All entries must be repeated exactly. No picture should appear in the result.
--- Entries shown ---
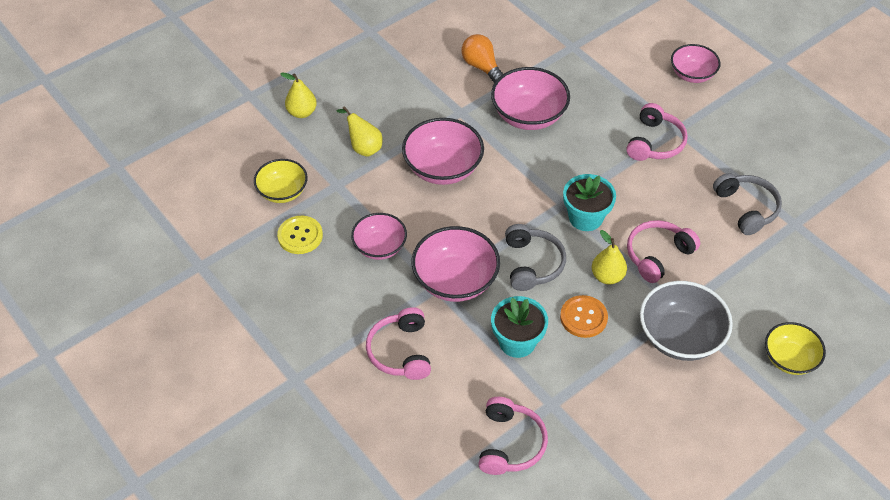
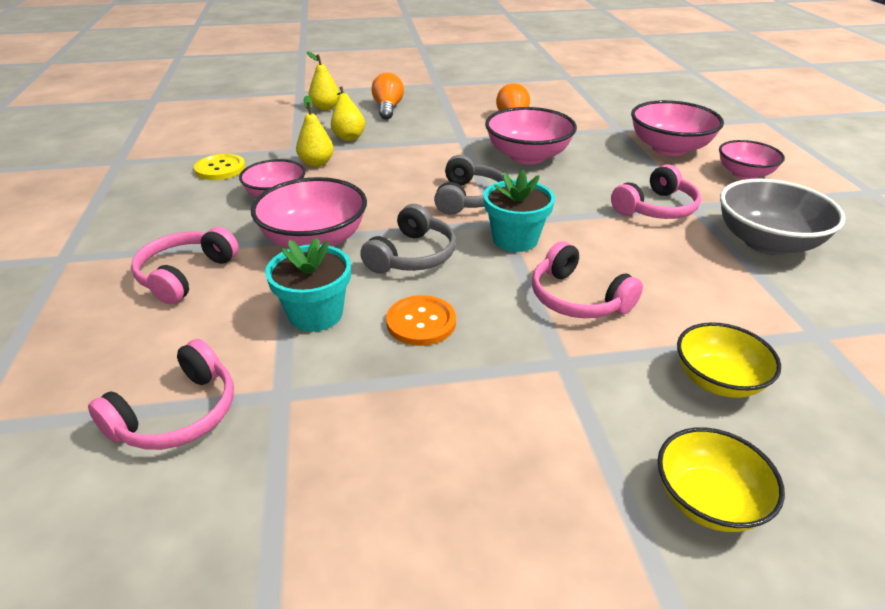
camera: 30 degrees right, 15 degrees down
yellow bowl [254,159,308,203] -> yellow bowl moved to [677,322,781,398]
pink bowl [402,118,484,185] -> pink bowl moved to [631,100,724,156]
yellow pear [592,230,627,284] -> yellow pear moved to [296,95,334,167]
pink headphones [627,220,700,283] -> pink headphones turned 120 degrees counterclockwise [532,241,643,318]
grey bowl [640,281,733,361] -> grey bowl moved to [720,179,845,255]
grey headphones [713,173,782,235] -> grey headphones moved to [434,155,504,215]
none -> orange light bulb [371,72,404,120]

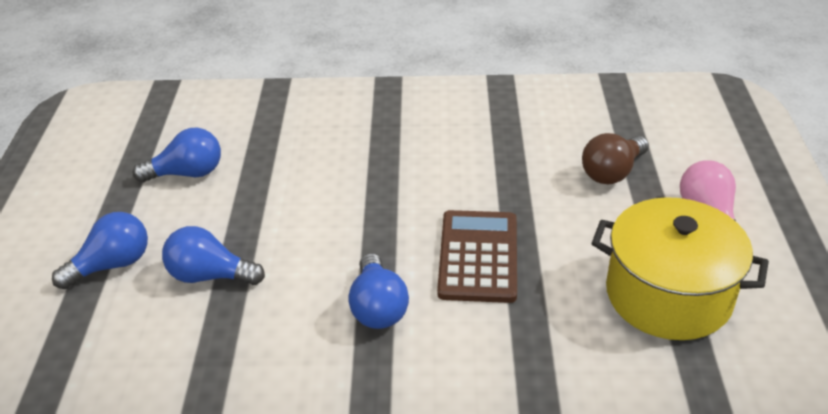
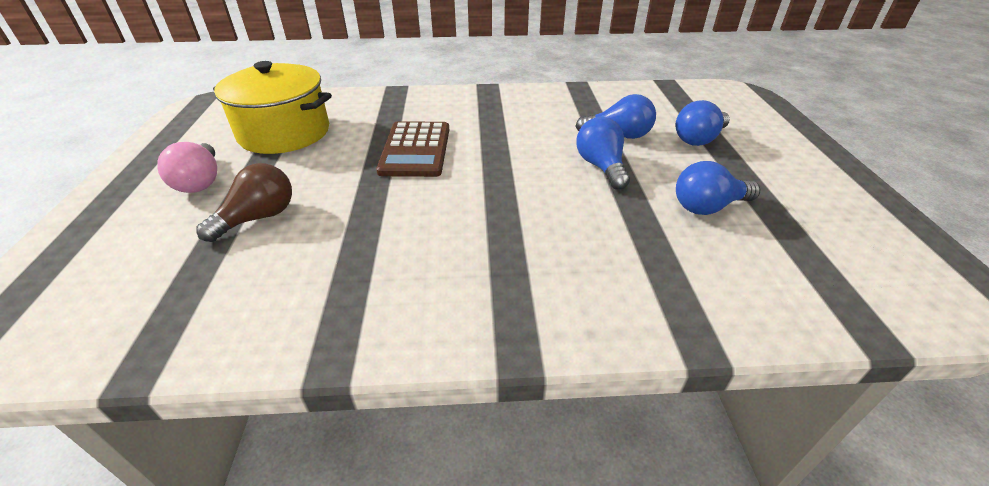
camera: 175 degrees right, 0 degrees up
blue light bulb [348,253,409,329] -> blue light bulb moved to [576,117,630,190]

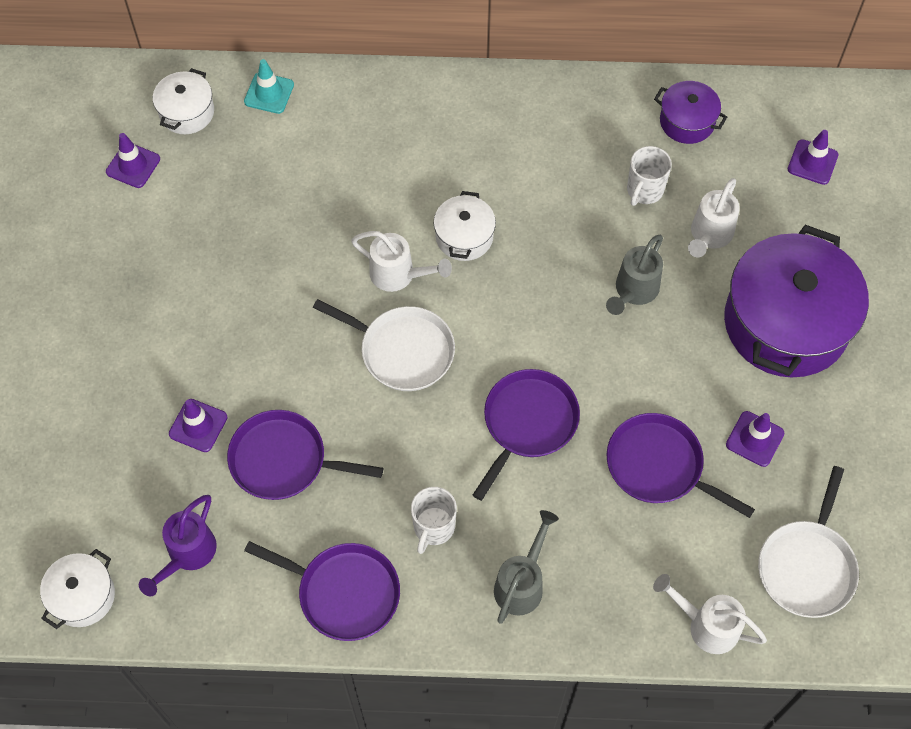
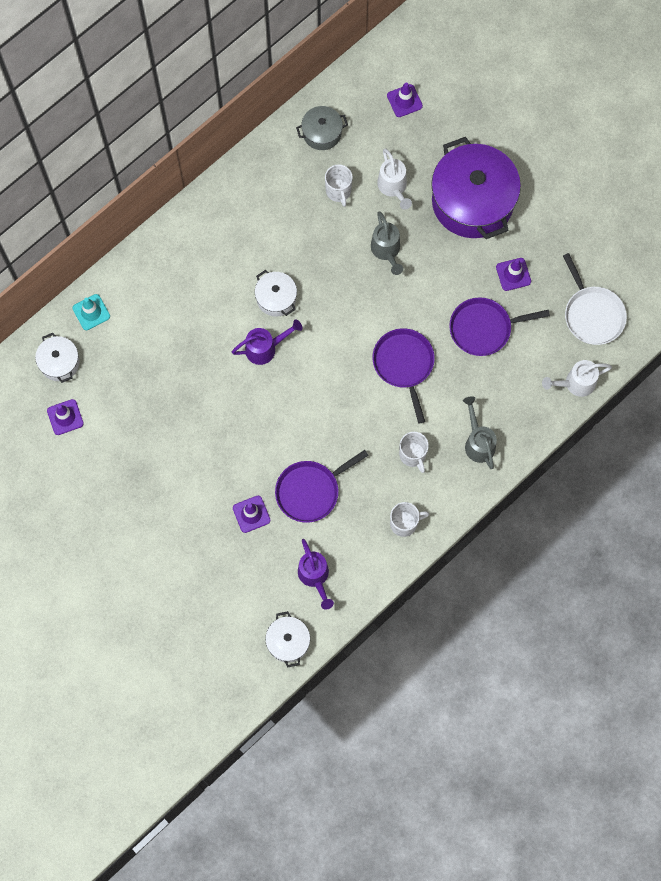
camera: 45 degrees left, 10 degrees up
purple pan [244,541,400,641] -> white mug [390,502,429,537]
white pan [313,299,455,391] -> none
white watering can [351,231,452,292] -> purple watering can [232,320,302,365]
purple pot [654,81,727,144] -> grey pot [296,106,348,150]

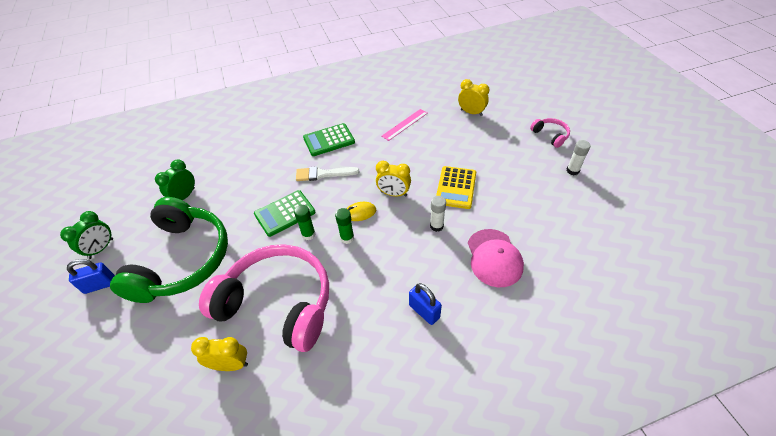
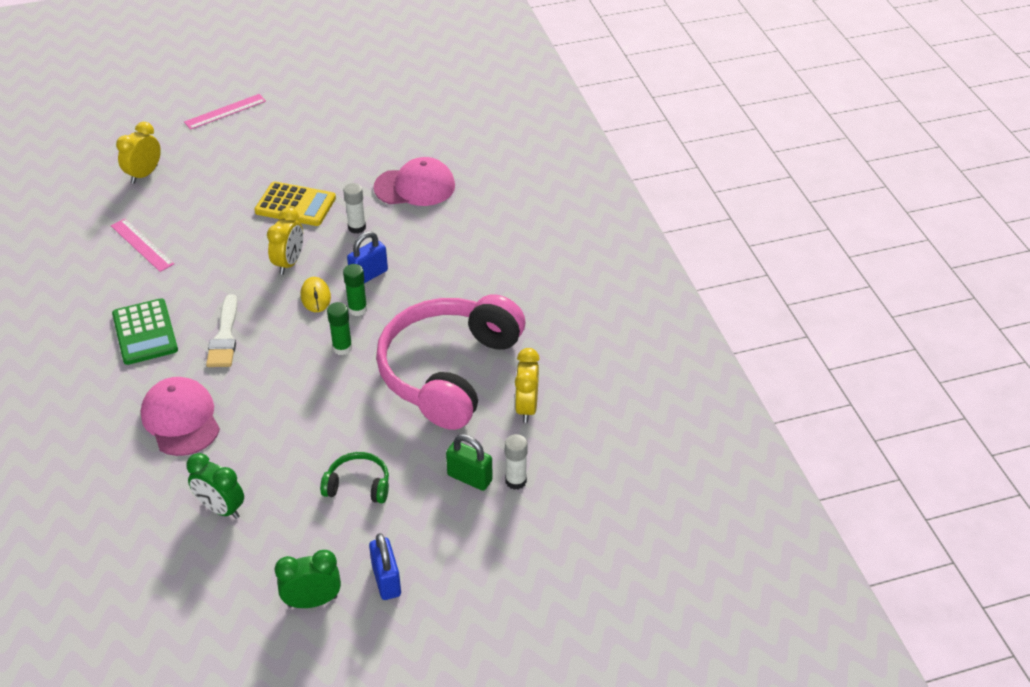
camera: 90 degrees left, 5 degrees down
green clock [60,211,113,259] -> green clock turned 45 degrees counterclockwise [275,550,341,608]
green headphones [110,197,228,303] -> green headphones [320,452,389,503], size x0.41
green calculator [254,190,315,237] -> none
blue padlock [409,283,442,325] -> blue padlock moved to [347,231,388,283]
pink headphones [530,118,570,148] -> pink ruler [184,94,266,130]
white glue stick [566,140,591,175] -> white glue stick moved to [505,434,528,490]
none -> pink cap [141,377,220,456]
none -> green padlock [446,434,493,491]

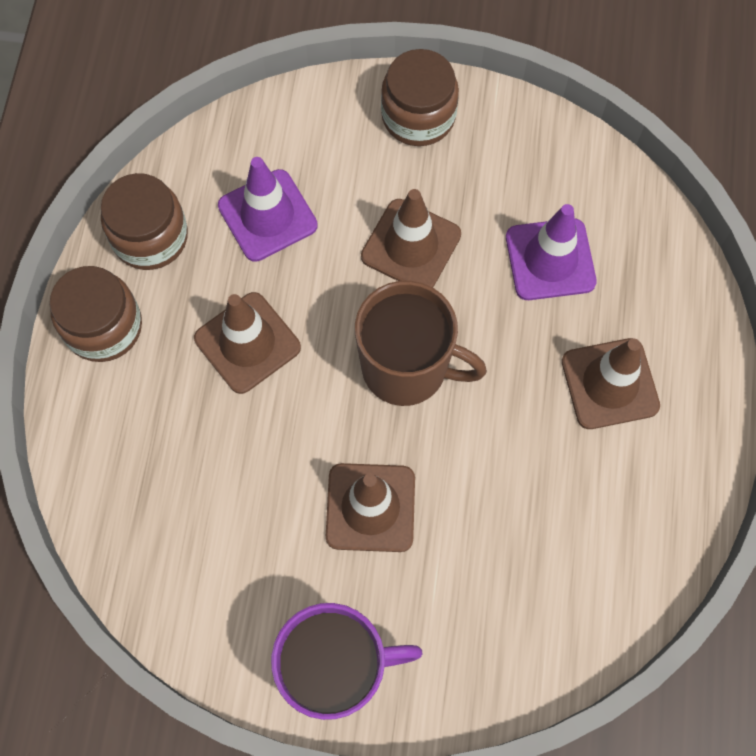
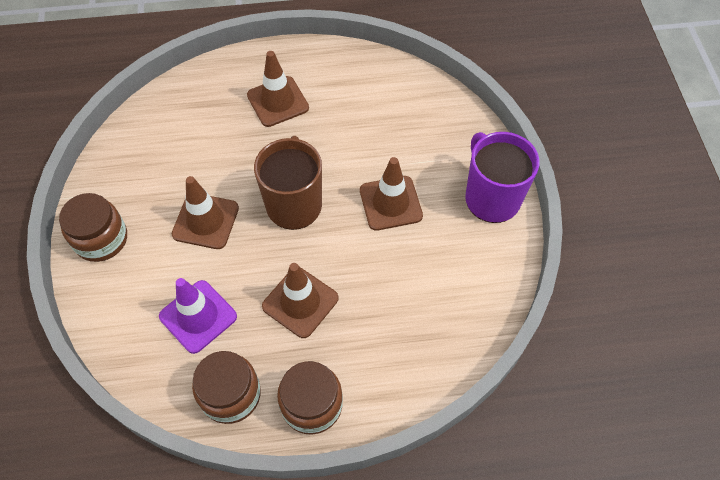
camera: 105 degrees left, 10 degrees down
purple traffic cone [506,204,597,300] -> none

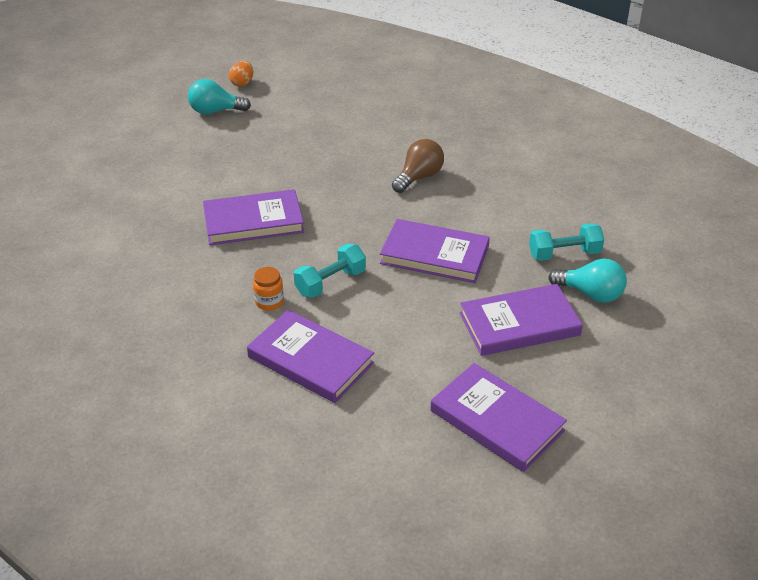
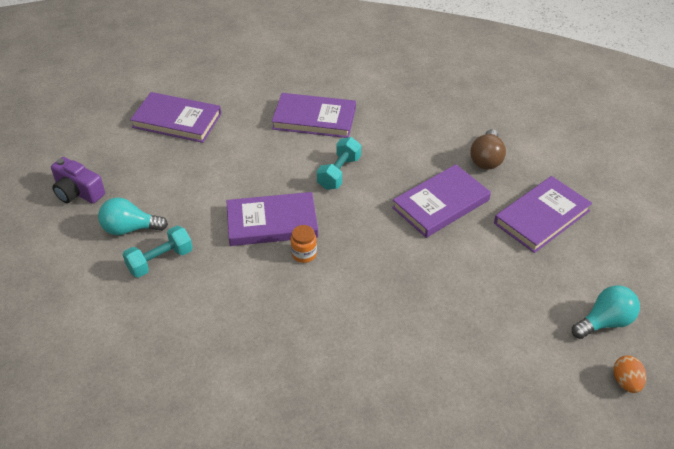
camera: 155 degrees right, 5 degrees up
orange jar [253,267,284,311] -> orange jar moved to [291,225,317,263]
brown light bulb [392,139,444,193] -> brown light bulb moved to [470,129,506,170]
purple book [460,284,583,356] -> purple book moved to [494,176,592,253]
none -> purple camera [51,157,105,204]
---
- _Response box_:
camera: 30 degrees right, 15 degrees down
yellow bowl [254,159,308,203] -> yellow bowl moved to [677,322,781,398]
pink bowl [402,118,484,185] -> pink bowl moved to [631,100,724,156]
yellow pear [592,230,627,284] -> yellow pear moved to [296,95,334,167]
pink headphones [627,220,700,283] -> pink headphones turned 120 degrees counterclockwise [532,241,643,318]
grey bowl [640,281,733,361] -> grey bowl moved to [720,179,845,255]
grey headphones [713,173,782,235] -> grey headphones moved to [434,155,504,215]
none -> orange light bulb [371,72,404,120]

camera: 175 degrees right, 0 degrees up
blue light bulb [348,253,409,329] -> blue light bulb moved to [576,117,630,190]

camera: 45 degrees left, 10 degrees up
purple pan [244,541,400,641] -> white mug [390,502,429,537]
white pan [313,299,455,391] -> none
white watering can [351,231,452,292] -> purple watering can [232,320,302,365]
purple pot [654,81,727,144] -> grey pot [296,106,348,150]

camera: 90 degrees left, 5 degrees down
green clock [60,211,113,259] -> green clock turned 45 degrees counterclockwise [275,550,341,608]
green headphones [110,197,228,303] -> green headphones [320,452,389,503], size x0.41
green calculator [254,190,315,237] -> none
blue padlock [409,283,442,325] -> blue padlock moved to [347,231,388,283]
pink headphones [530,118,570,148] -> pink ruler [184,94,266,130]
white glue stick [566,140,591,175] -> white glue stick moved to [505,434,528,490]
none -> pink cap [141,377,220,456]
none -> green padlock [446,434,493,491]

camera: 105 degrees left, 10 degrees down
purple traffic cone [506,204,597,300] -> none

camera: 155 degrees right, 5 degrees up
orange jar [253,267,284,311] -> orange jar moved to [291,225,317,263]
brown light bulb [392,139,444,193] -> brown light bulb moved to [470,129,506,170]
purple book [460,284,583,356] -> purple book moved to [494,176,592,253]
none -> purple camera [51,157,105,204]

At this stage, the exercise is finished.